>>>>

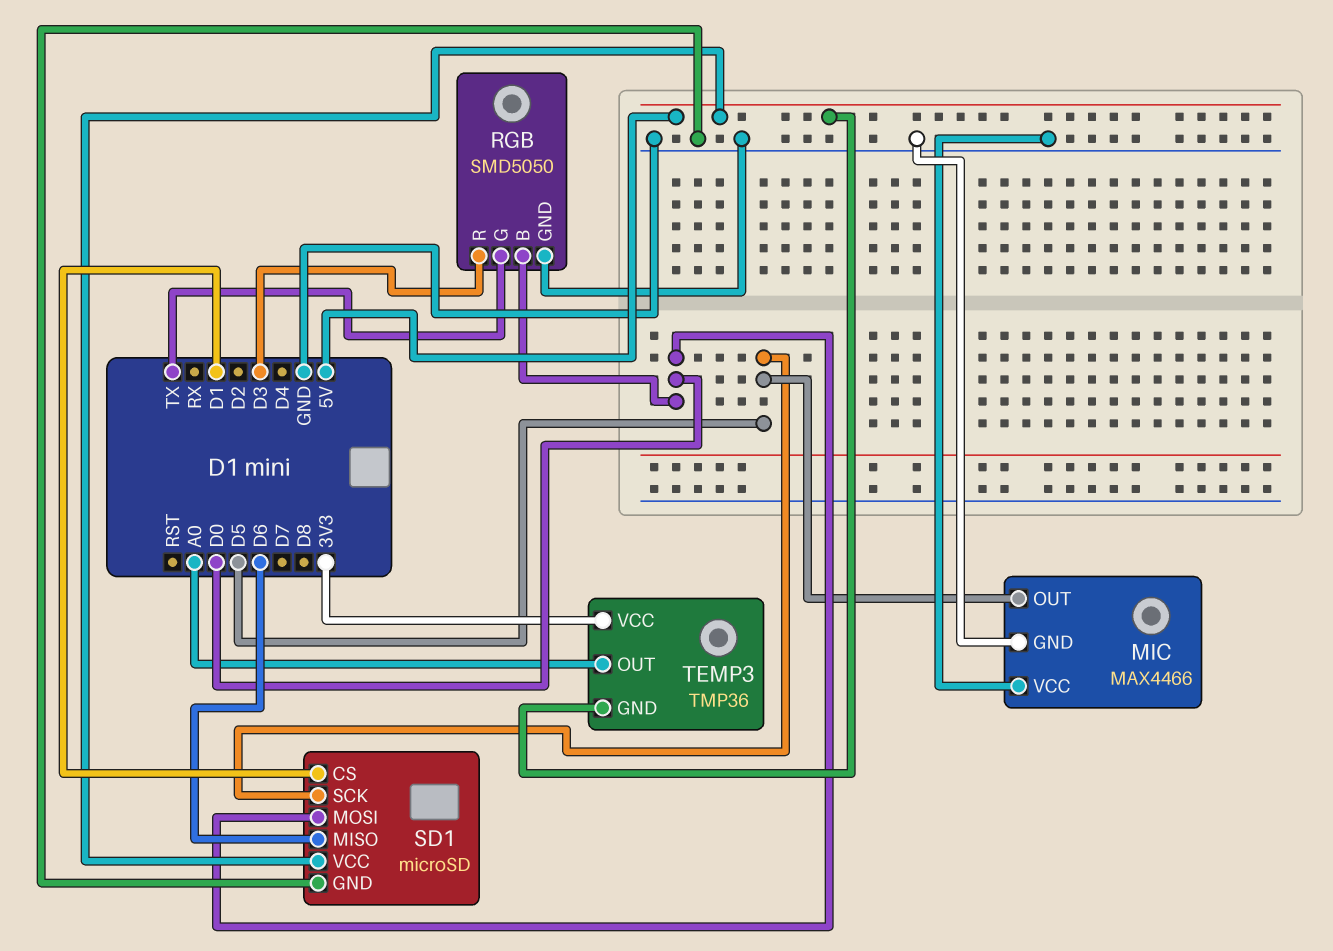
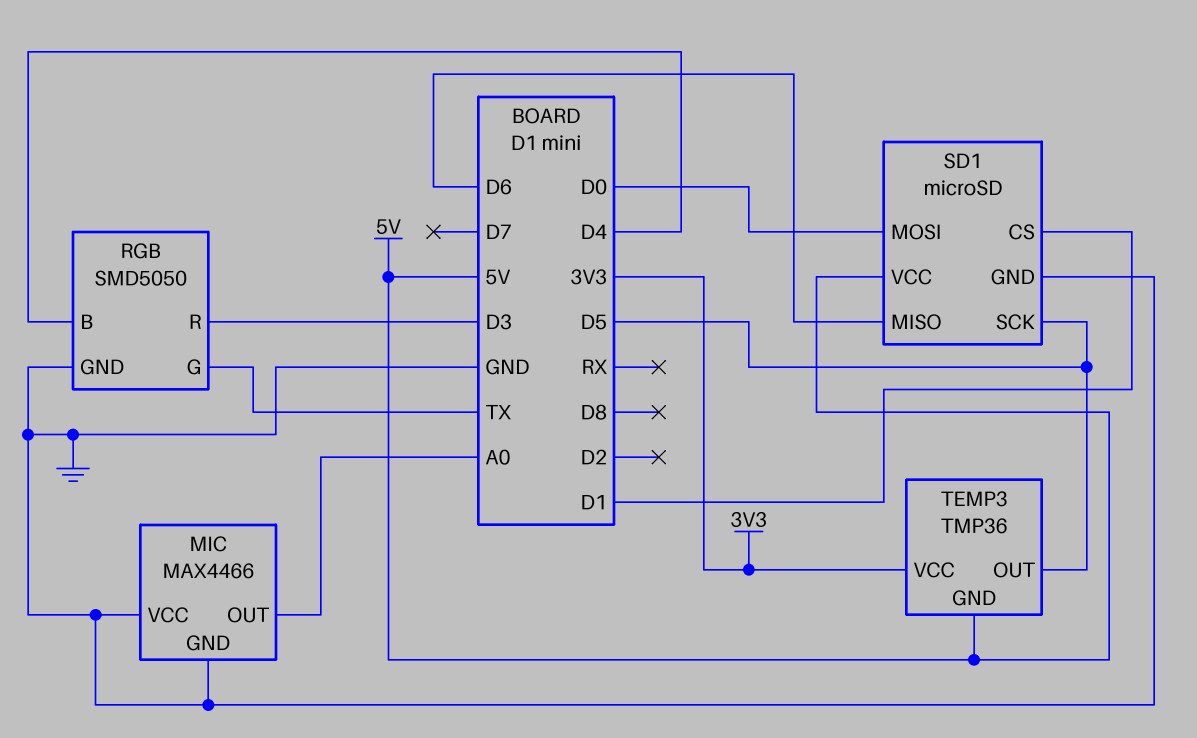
MIC pin OUT: D5 -> A0
RGB pin B: D0 -> D4
TEMP3 pin OUT: A0 -> D5

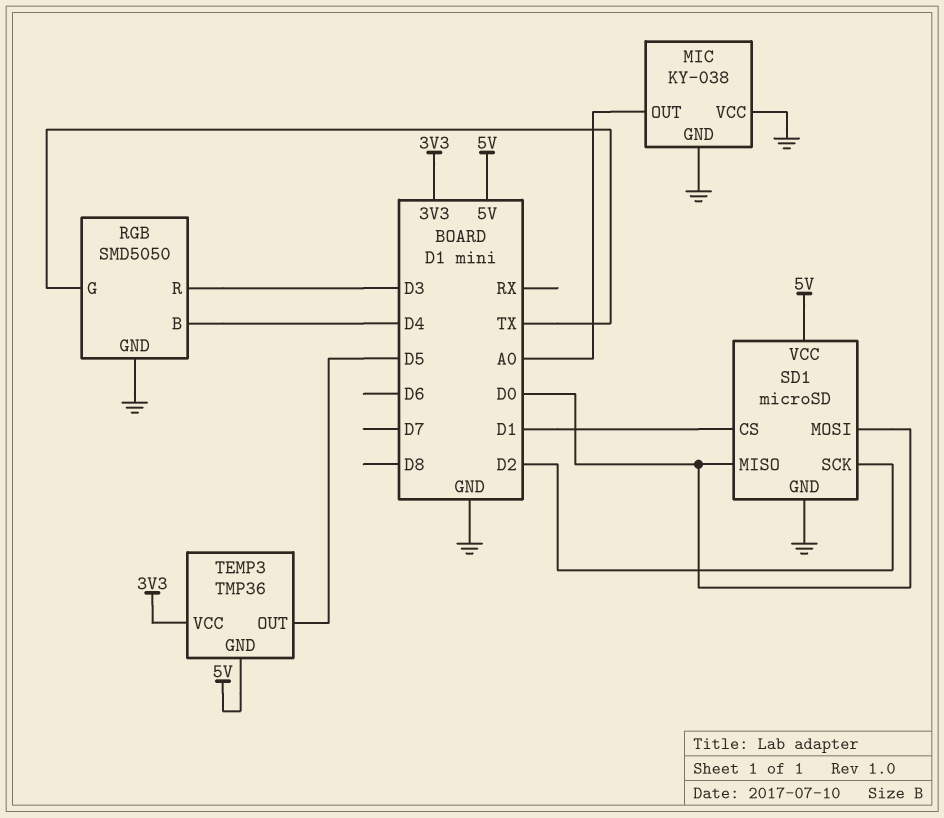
MIC: MAX4466 -> KY-038
SD1 pin MISO: D6 -> D0
SD1 pin SCK: D5 -> D2

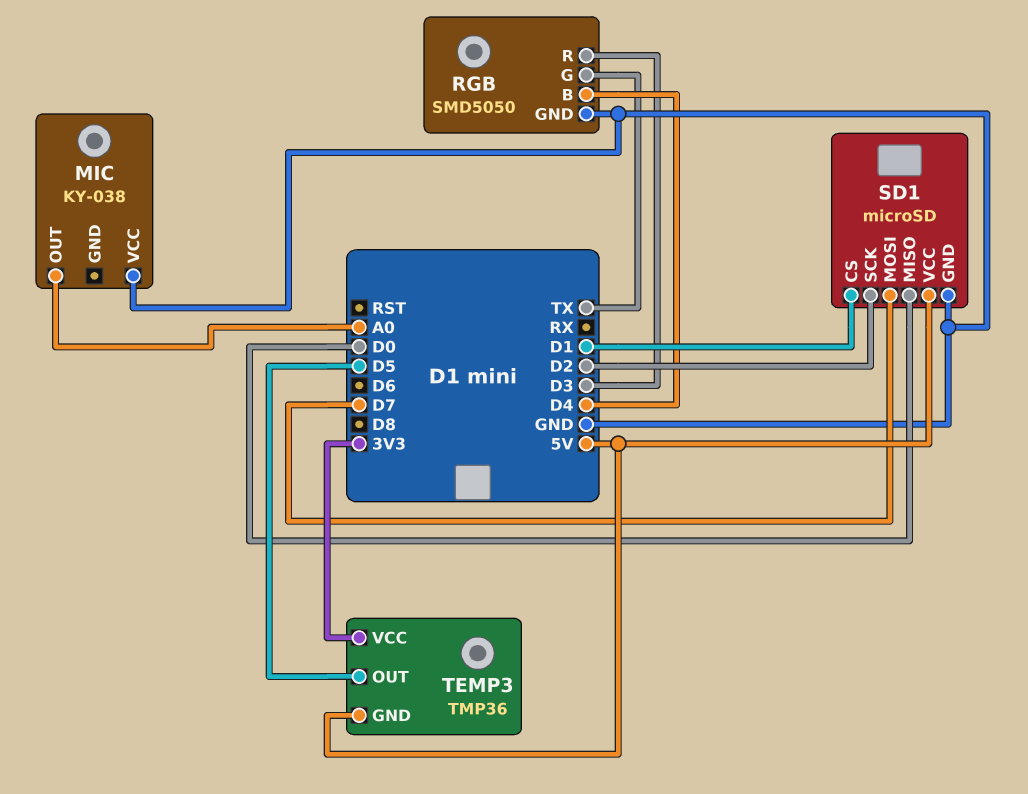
MIC pin GND: GND -> none
SD1 pin MOSI: D0 -> D7

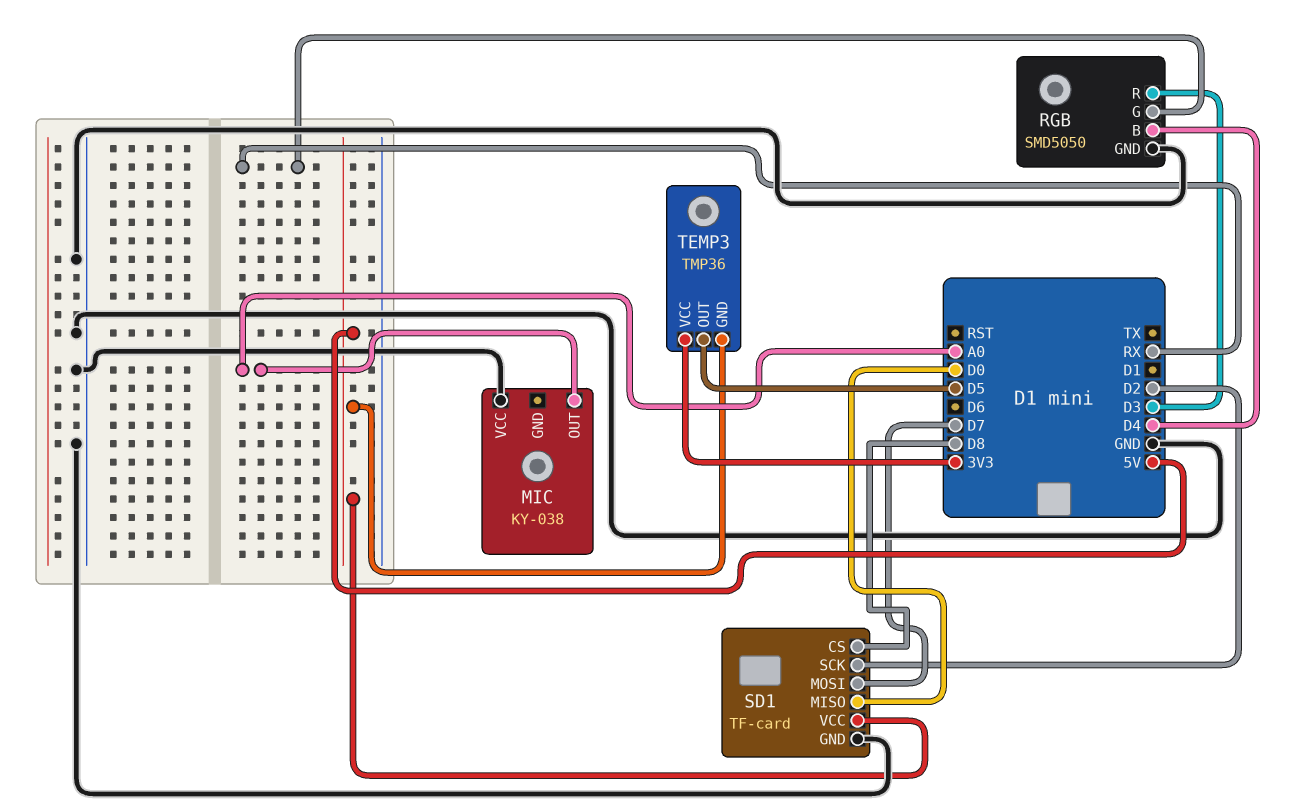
RGB pin G: TX -> RX
SD1: microSD -> TF-card
SD1 pin CS: D1 -> D8

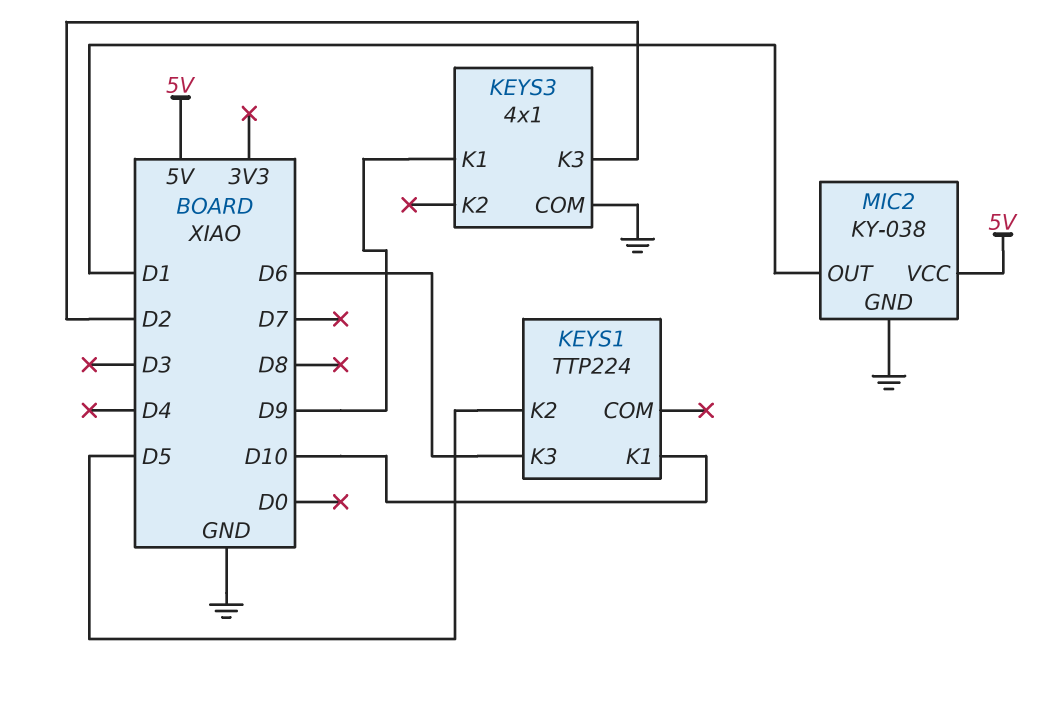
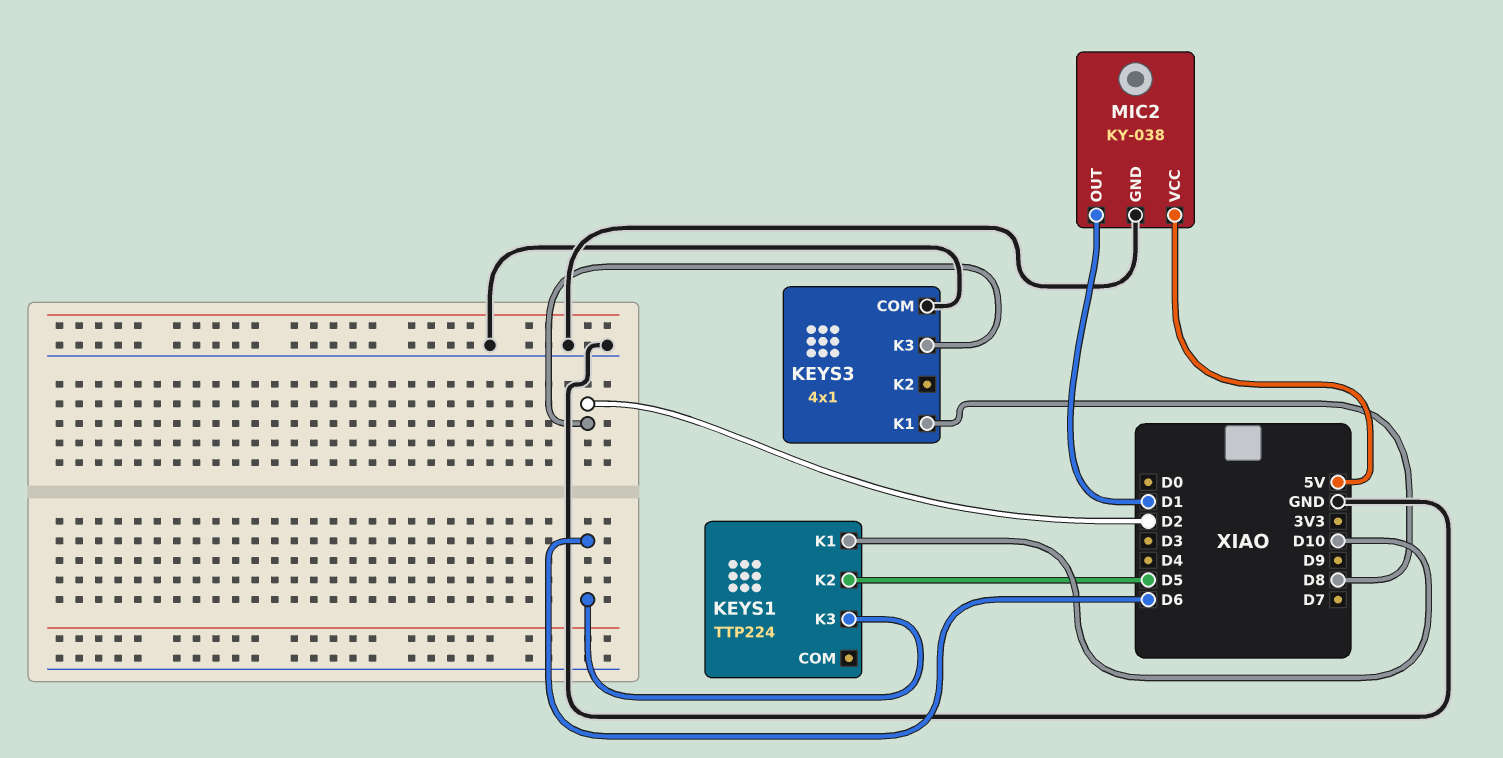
KEYS3 pin K1: D9 -> D8

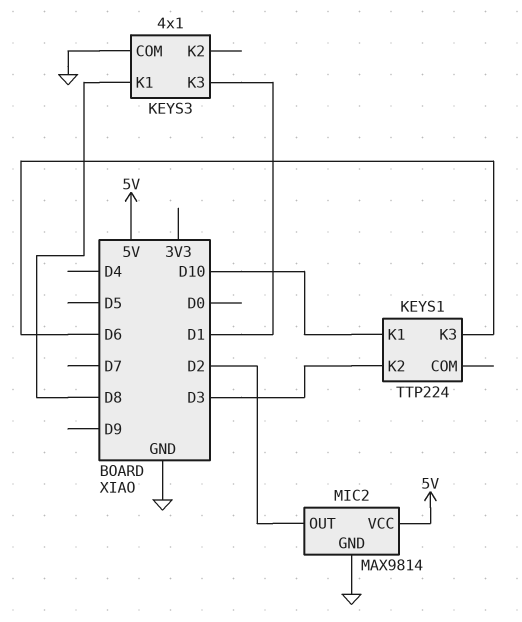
KEYS1 pin K2: D5 -> D3
KEYS3 pin K3: D2 -> D1
MIC2: KY-038 -> MAX9814
MIC2 pin OUT: D1 -> D2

<<<<

▶ _Exercise requirements_:
All lines from the one holding "KEYS3 pin K1: D9 -> D8" through the last line of the records need to be copied exactly, both ends included, and the pictures left behind.

▶ _Solved exercise_:
KEYS3 pin K1: D9 -> D8

KEYS1 pin K2: D5 -> D3
KEYS3 pin K3: D2 -> D1
MIC2: KY-038 -> MAX9814
MIC2 pin OUT: D1 -> D2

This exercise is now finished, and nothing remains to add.